*EXERCISE GOAL:*
Reproduce the data below in full and to the letter, images excepted.

*EXCERPTED RECORDS:*
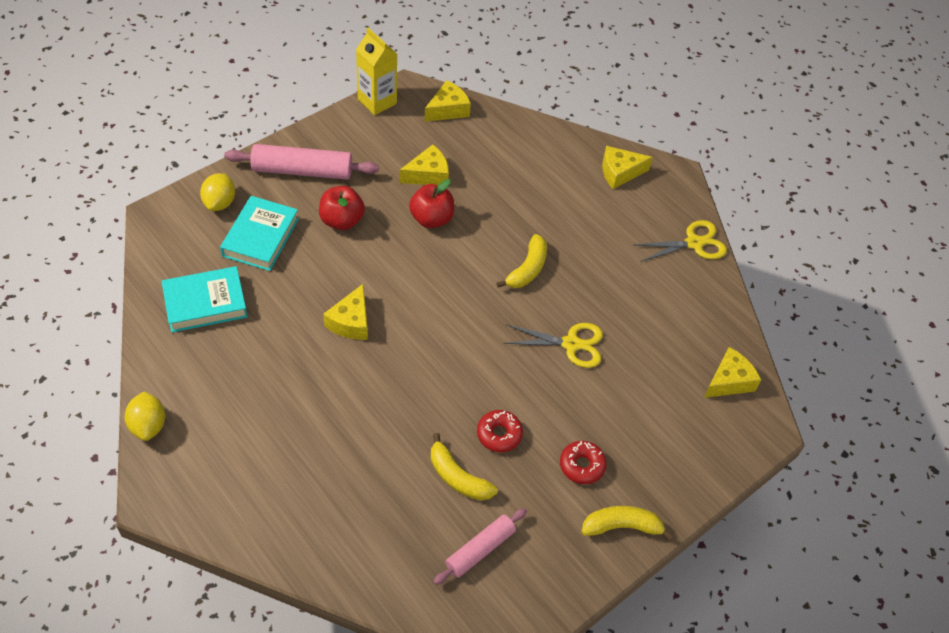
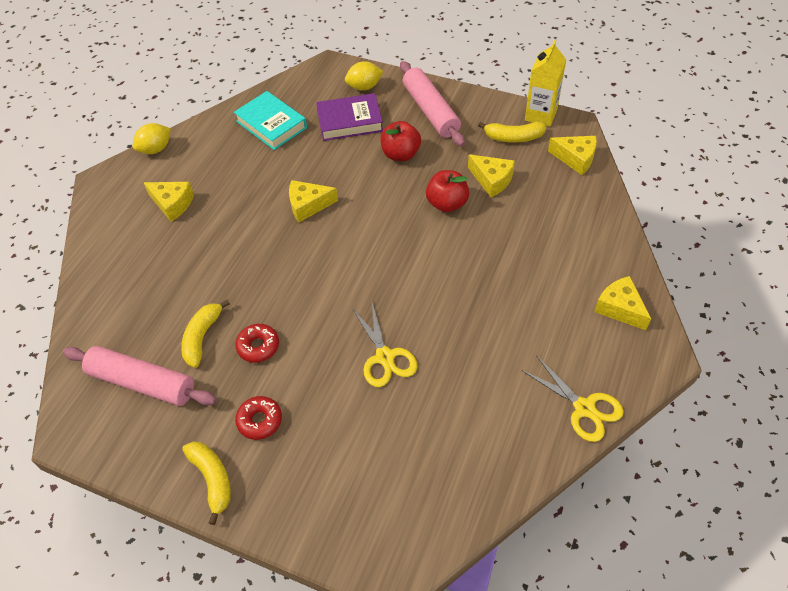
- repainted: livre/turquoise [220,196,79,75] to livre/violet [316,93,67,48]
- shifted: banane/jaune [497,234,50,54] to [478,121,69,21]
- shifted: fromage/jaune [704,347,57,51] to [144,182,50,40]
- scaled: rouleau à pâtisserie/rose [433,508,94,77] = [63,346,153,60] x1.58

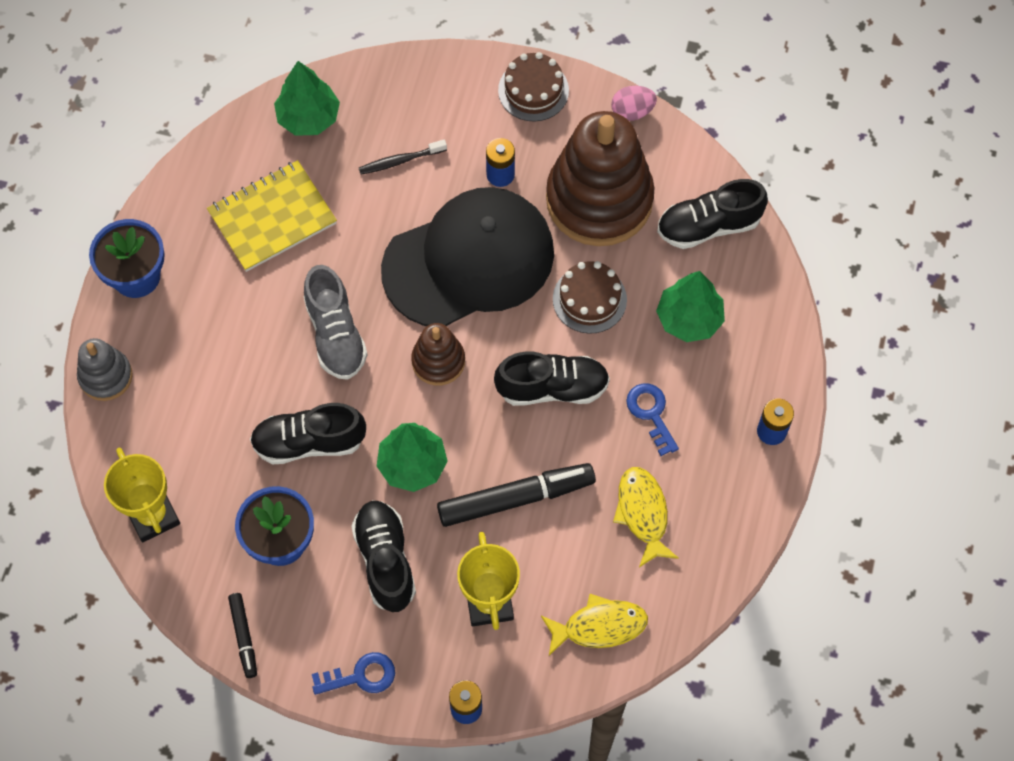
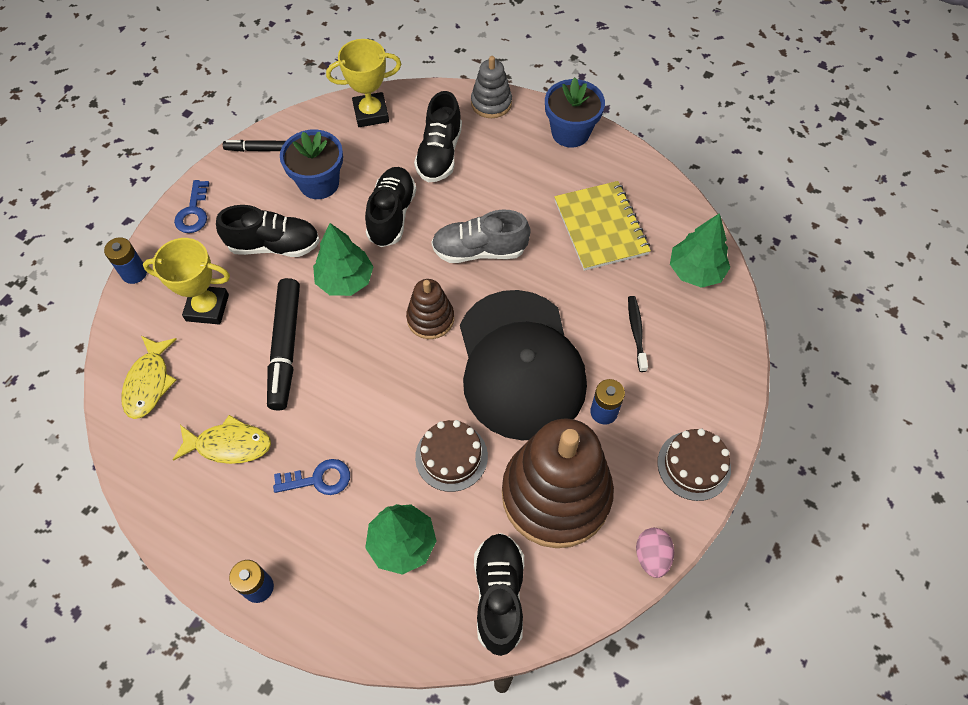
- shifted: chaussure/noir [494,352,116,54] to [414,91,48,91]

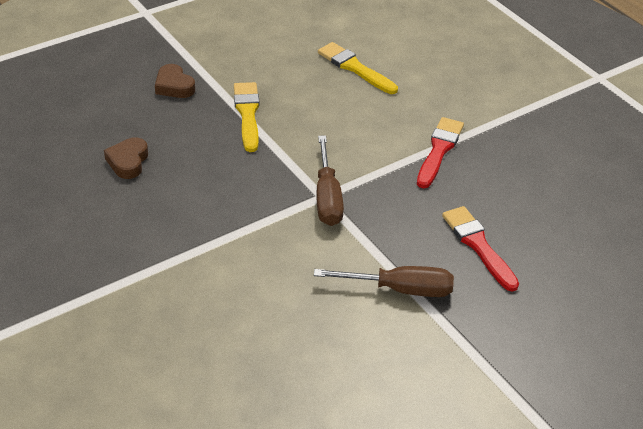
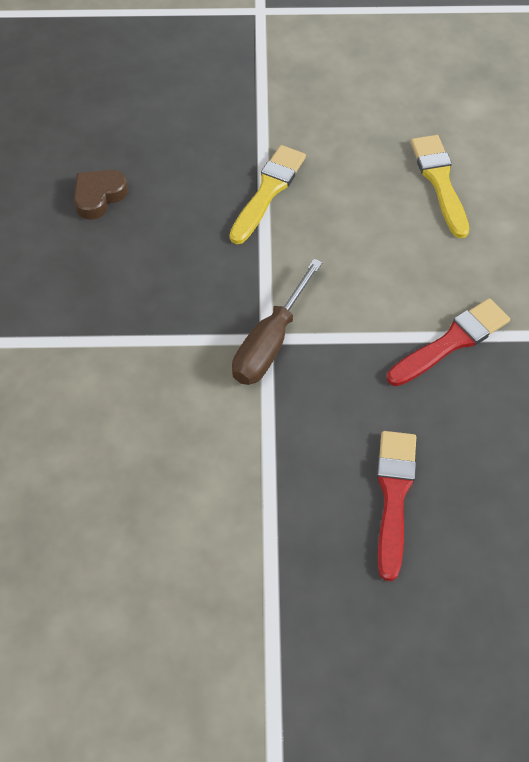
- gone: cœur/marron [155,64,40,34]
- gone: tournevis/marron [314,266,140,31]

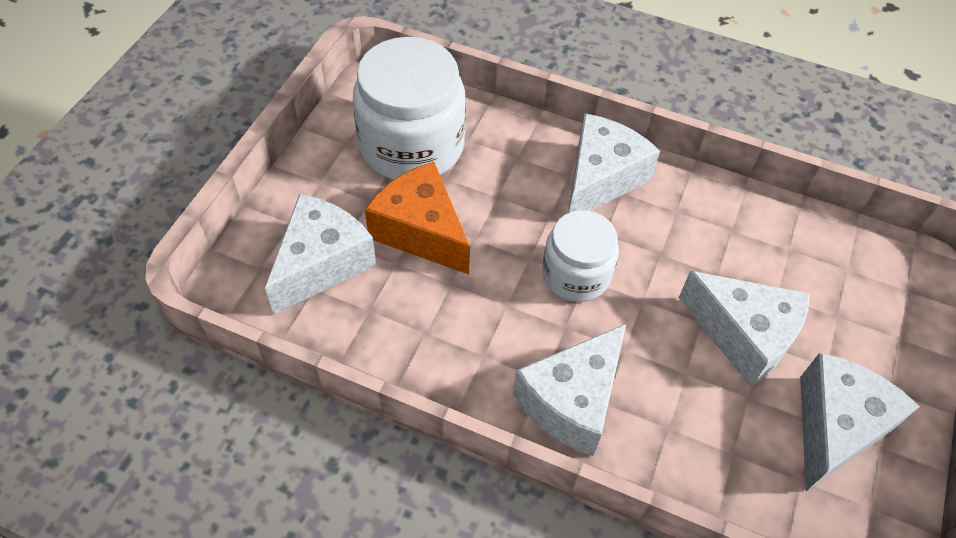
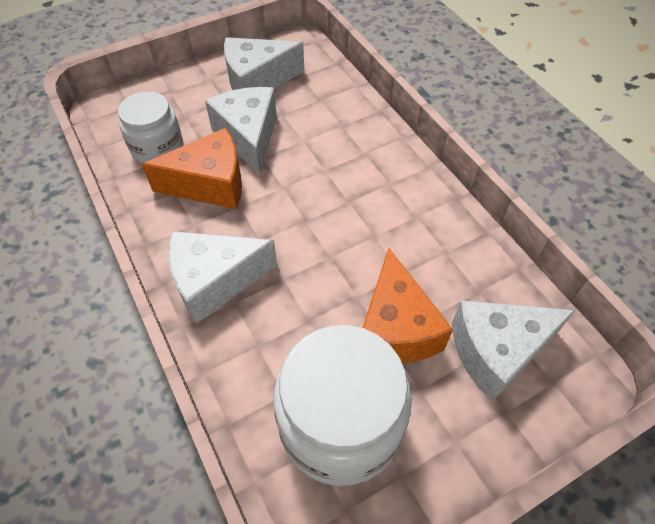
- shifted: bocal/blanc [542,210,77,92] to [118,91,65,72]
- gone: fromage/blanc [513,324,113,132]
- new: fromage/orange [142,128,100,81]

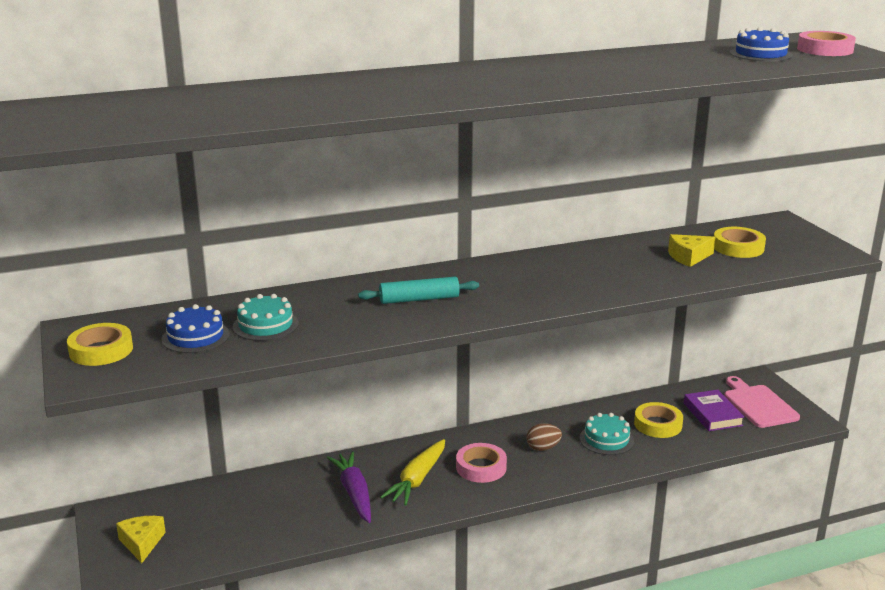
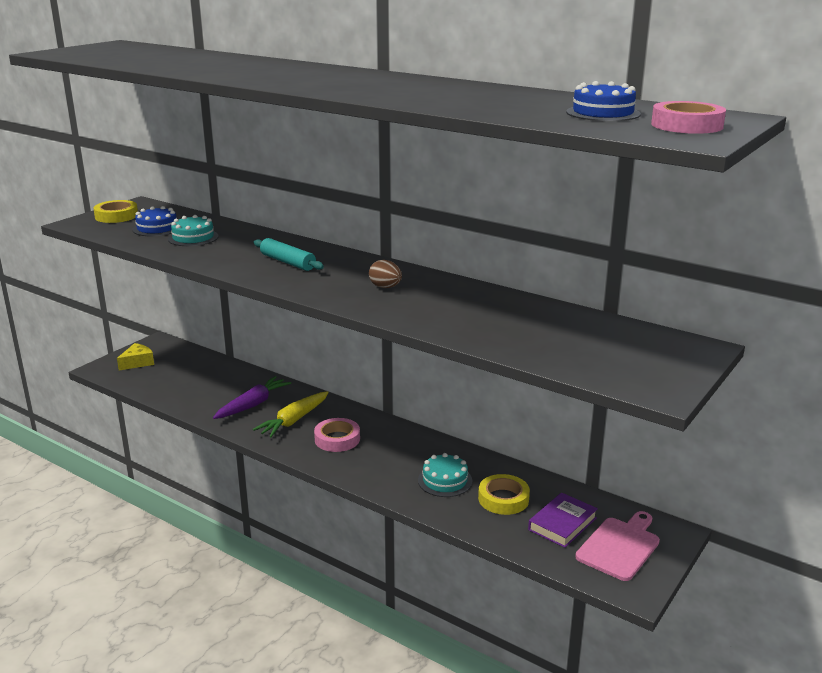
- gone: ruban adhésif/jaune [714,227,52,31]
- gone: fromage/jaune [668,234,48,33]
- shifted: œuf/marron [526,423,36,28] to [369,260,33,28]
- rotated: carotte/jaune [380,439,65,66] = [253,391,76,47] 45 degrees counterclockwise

*RESPONSE AREA:*
- repainted: livre/turquoise [220,196,79,75] to livre/violet [316,93,67,48]
- shifted: banane/jaune [497,234,50,54] to [478,121,69,21]
- shifted: fromage/jaune [704,347,57,51] to [144,182,50,40]
- scaled: rouleau à pâtisserie/rose [433,508,94,77] = [63,346,153,60] x1.58

- shifted: chaussure/noir [494,352,116,54] to [414,91,48,91]

- gone: cœur/marron [155,64,40,34]
- gone: tournevis/marron [314,266,140,31]

- shifted: bocal/blanc [542,210,77,92] to [118,91,65,72]
- gone: fromage/blanc [513,324,113,132]
- new: fromage/orange [142,128,100,81]

- gone: ruban adhésif/jaune [714,227,52,31]
- gone: fromage/jaune [668,234,48,33]
- shifted: œuf/marron [526,423,36,28] to [369,260,33,28]
- rotated: carotte/jaune [380,439,65,66] = [253,391,76,47] 45 degrees counterclockwise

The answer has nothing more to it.